##### EXERCISE DATA

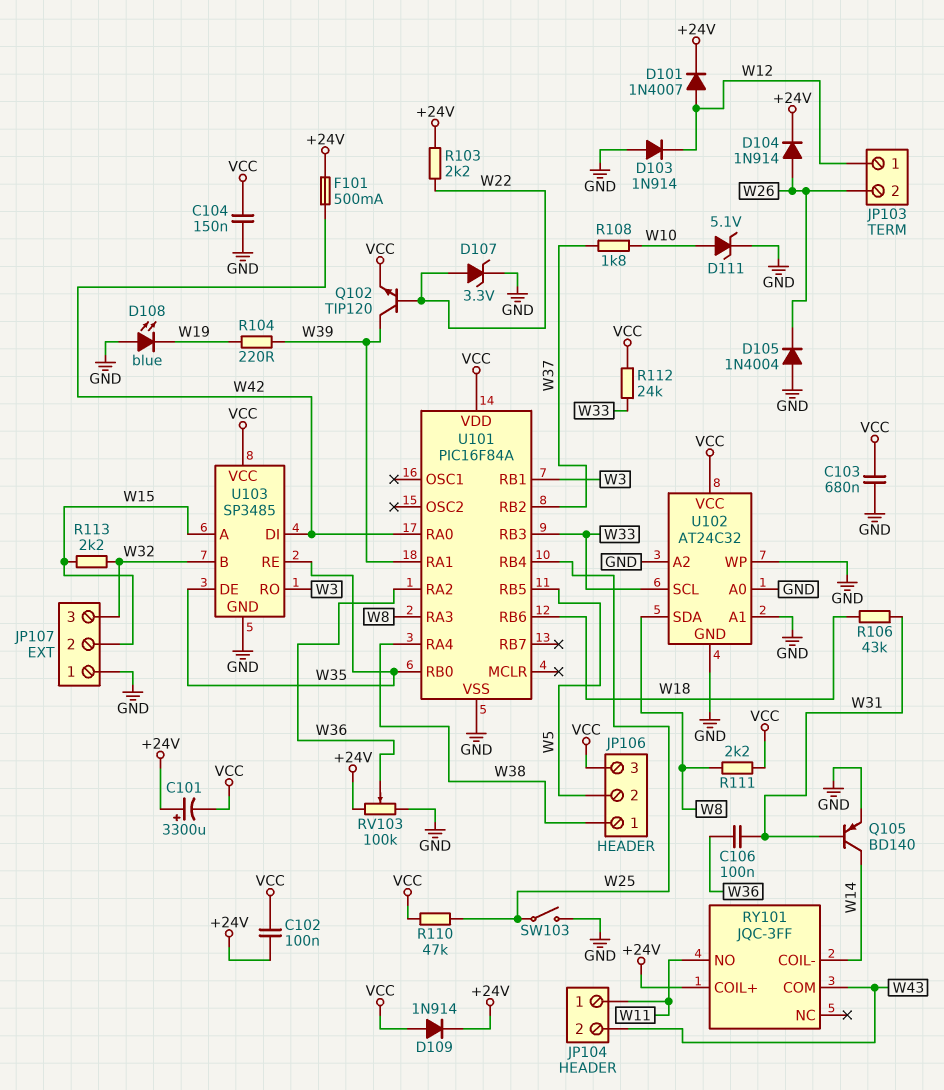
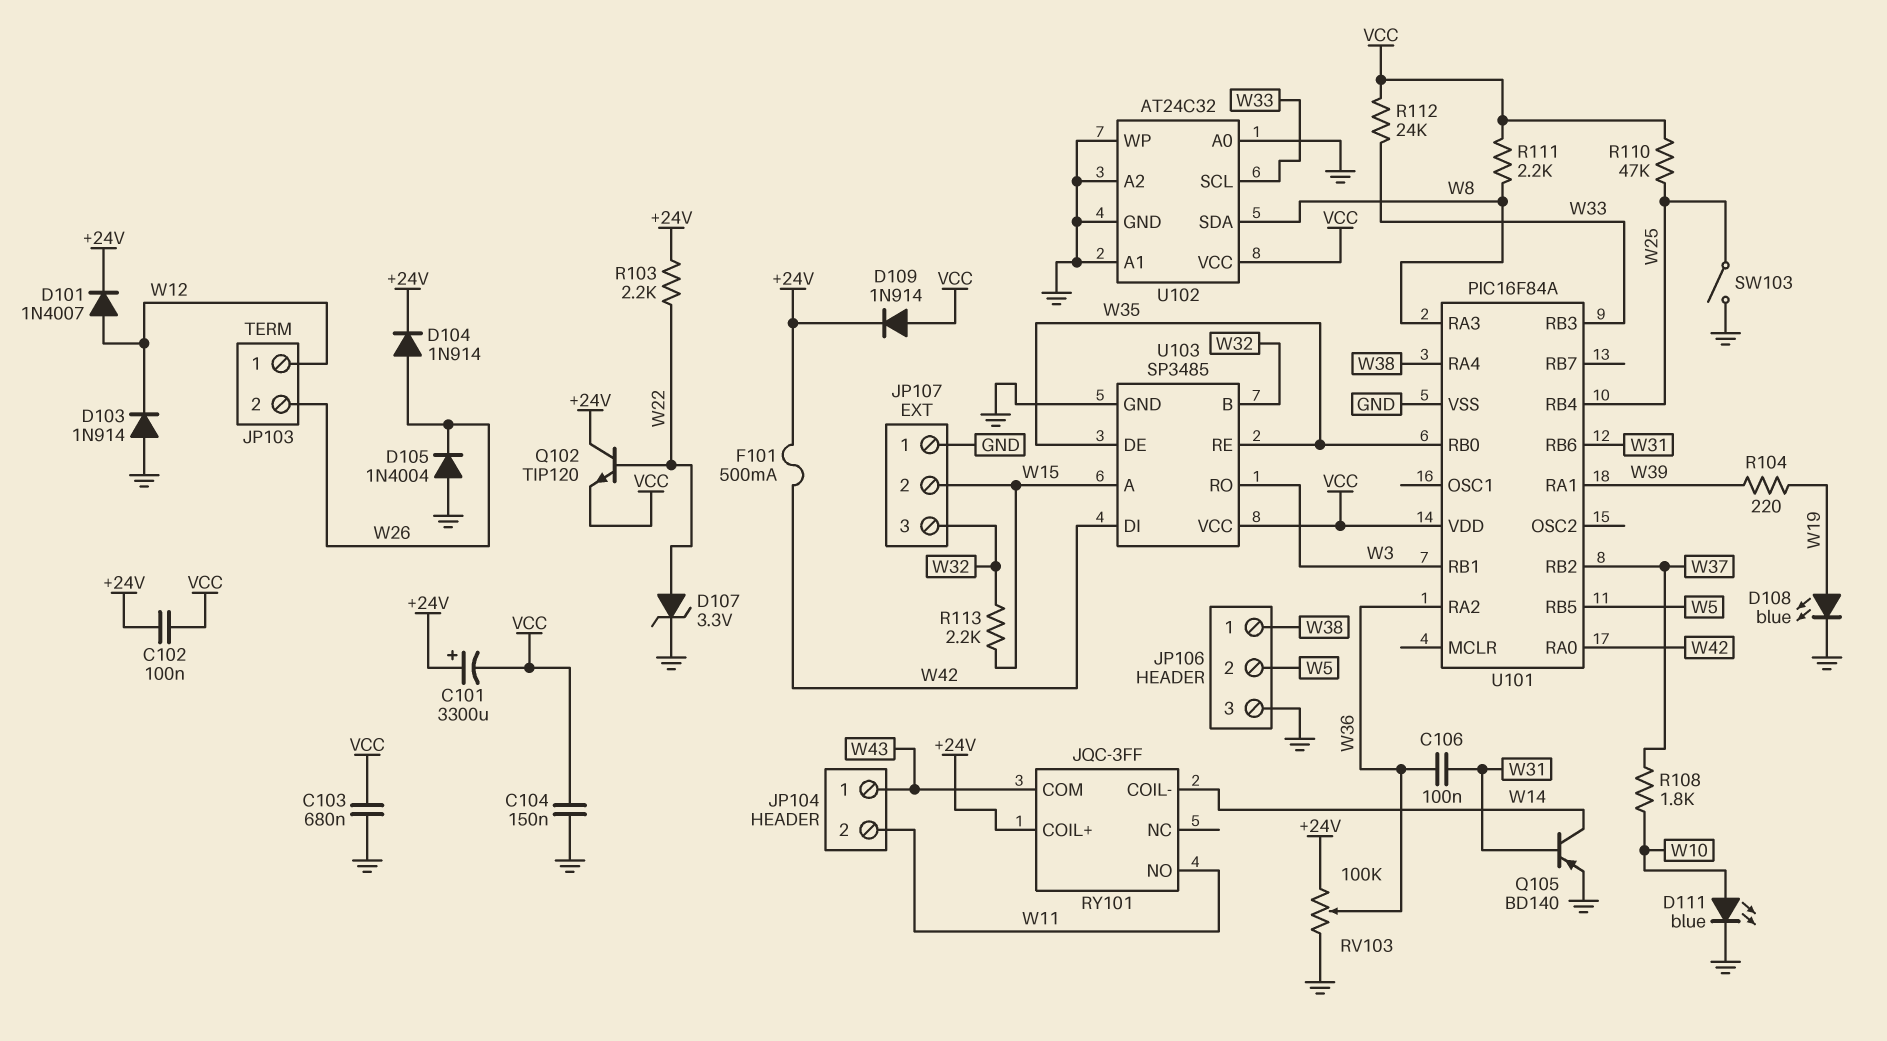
D108: LED blue (A GND, K W19) -> LED blue (A W19, K GND)
D111: zener 5.1V (A W10, K GND) -> LED blue (A W10, K GND)
JP104 pin 1: W11 -> W43
JP104 pin 2: W43 -> W11
JP106 pin 3: VCC -> GND
Q102: NPN TIP120 (B W22, C W39, E VCC) -> NPN TIP120 (B W22, C +24V, E VCC)
R106: 43k (W18, W31) -> none
U101 pin RB6: W18 -> W31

##########

▶ WORK ITEM
The copy must match every line of the data exactly and contain no pictures.

▶ RESPONSE BELOW
D108: LED blue (A GND, K W19) -> LED blue (A W19, K GND)
D111: zener 5.1V (A W10, K GND) -> LED blue (A W10, K GND)
JP104 pin 1: W11 -> W43
JP104 pin 2: W43 -> W11
JP106 pin 3: VCC -> GND
Q102: NPN TIP120 (B W22, C W39, E VCC) -> NPN TIP120 (B W22, C +24V, E VCC)
R106: 43k (W18, W31) -> none
U101 pin RB6: W18 -> W31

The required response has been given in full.